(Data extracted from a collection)
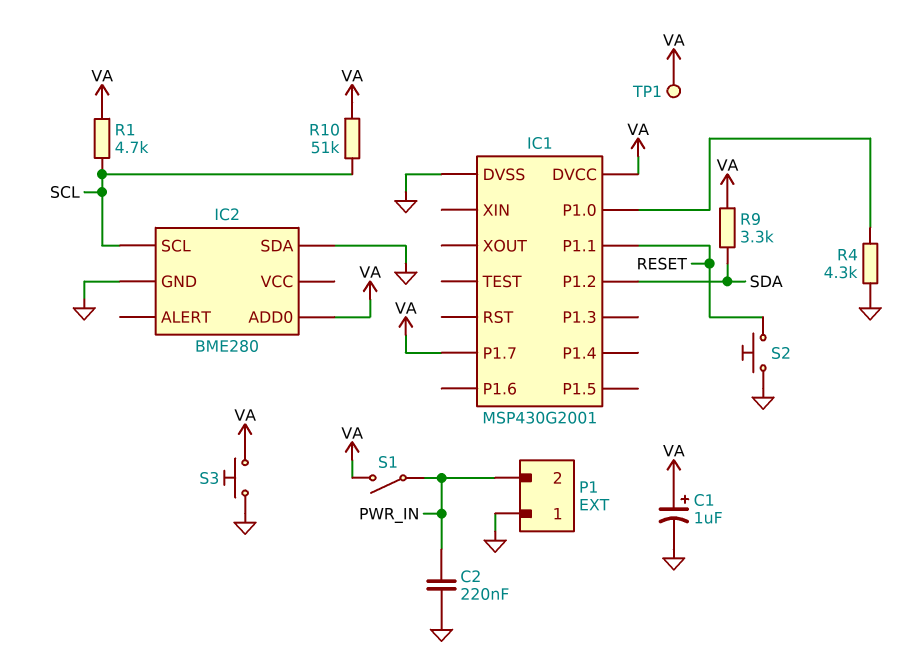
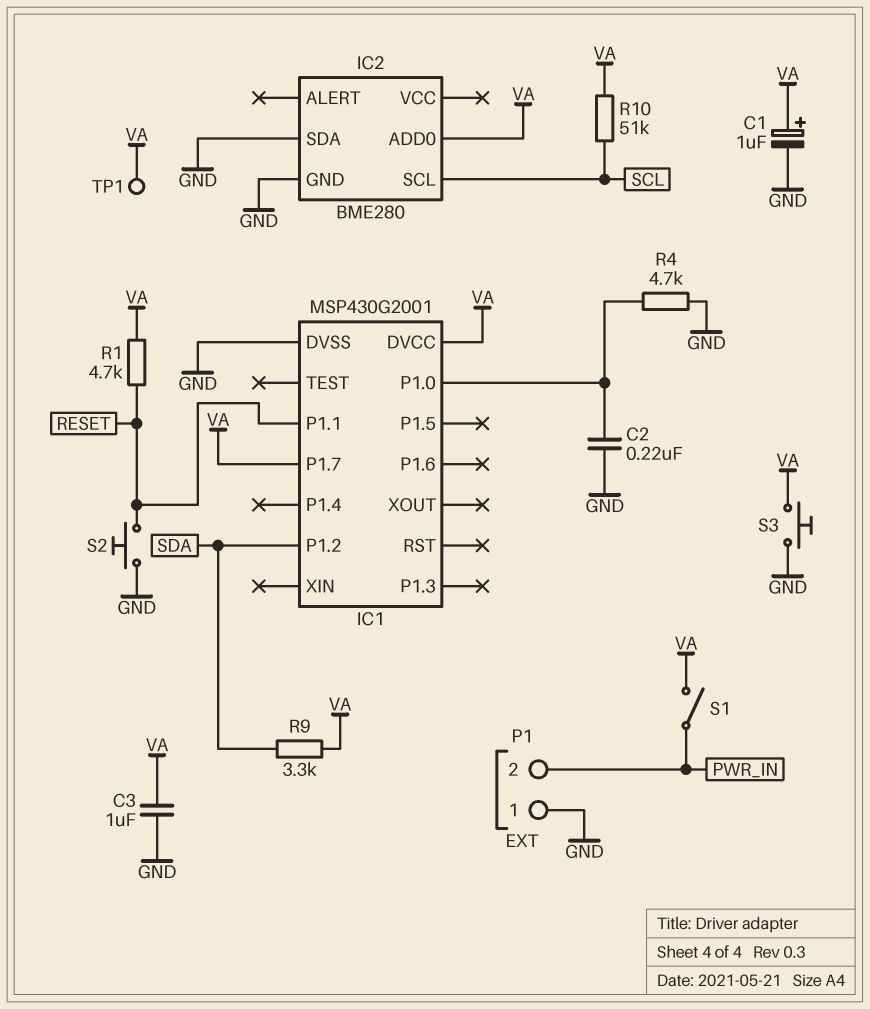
C2: 220nF (GND, PWR_IN) -> 220nF (GND, IC1/P1.0)
C3: none -> 1uF (GND, VA)
R1: 4.7k (SCL, VA) -> 4.7k (RESET, VA)
R4: 4.3k (GND, IC1/P1.0) -> 4.7k (GND, IC1/P1.0)

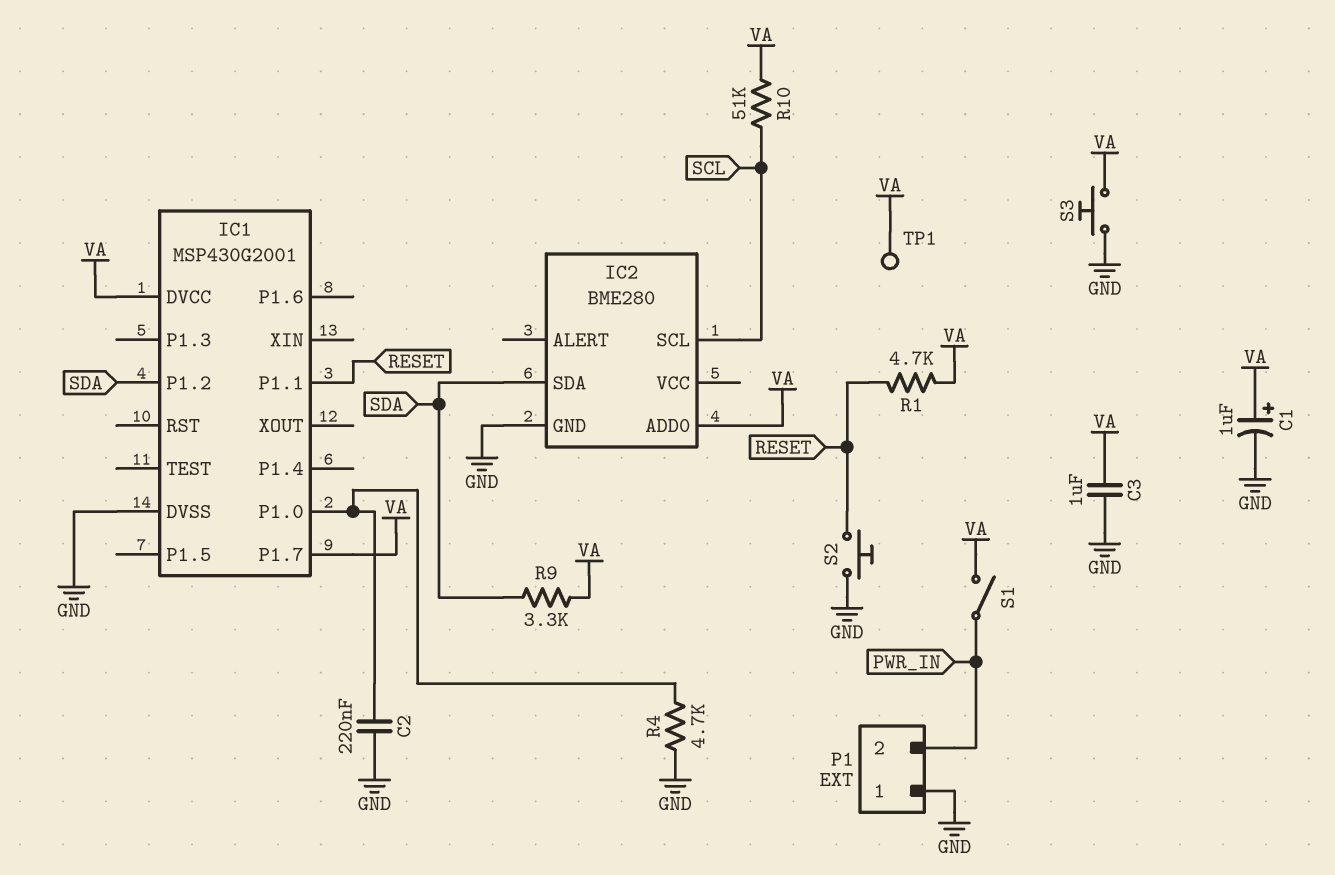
IC2 pin SDA: GND -> SDA

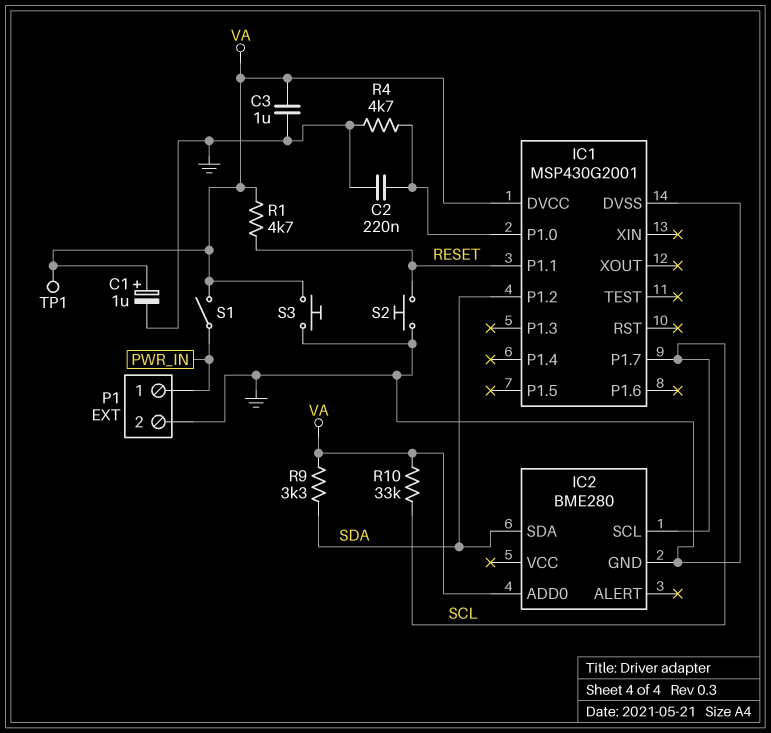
IC1 pin P1.7: VA -> SCL
P1 pin 1: GND -> PWR_IN
P1 pin 2: PWR_IN -> GND
R10: 51k (SCL, VA) -> 33k (SCL, VA)

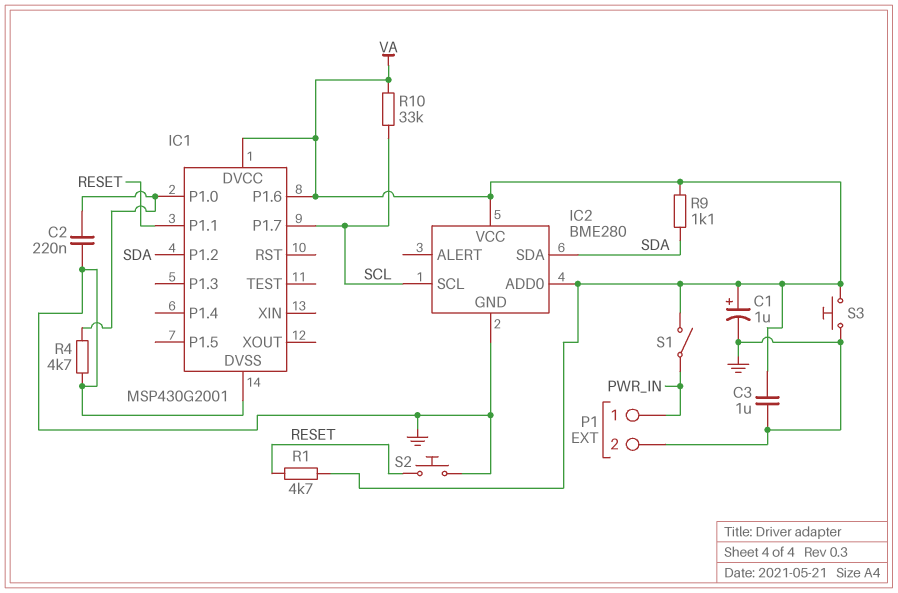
IC1 pin P1.6: none -> VA
IC2 pin VCC: none -> VA
R9: 3.3k (SDA, VA) -> 1.1k (SDA, VA)
TP1: test point (VA) -> none

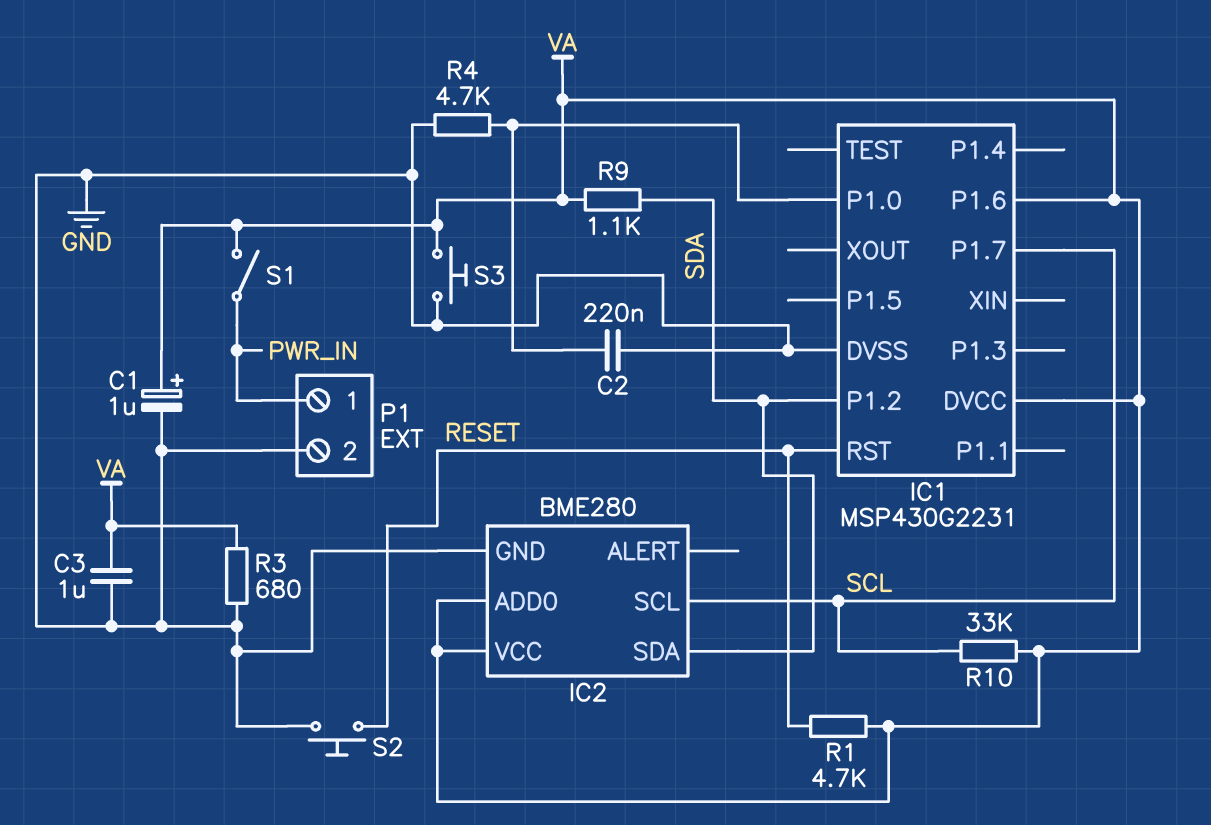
IC1: MSP430G2001 -> MSP430G2231
IC1 pin P1.1: RESET -> none
IC1 pin RST: none -> RESET
R3: none -> 680 (GND, VA)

THE TASK: Where a line above contains the word "RESET", show that line.

OUTPUT OF THE EXERCISE:
R1: 4.7k (SCL, VA) -> 4.7k (RESET, VA)
IC1 pin P1.1: RESET -> none
IC1 pin RST: none -> RESET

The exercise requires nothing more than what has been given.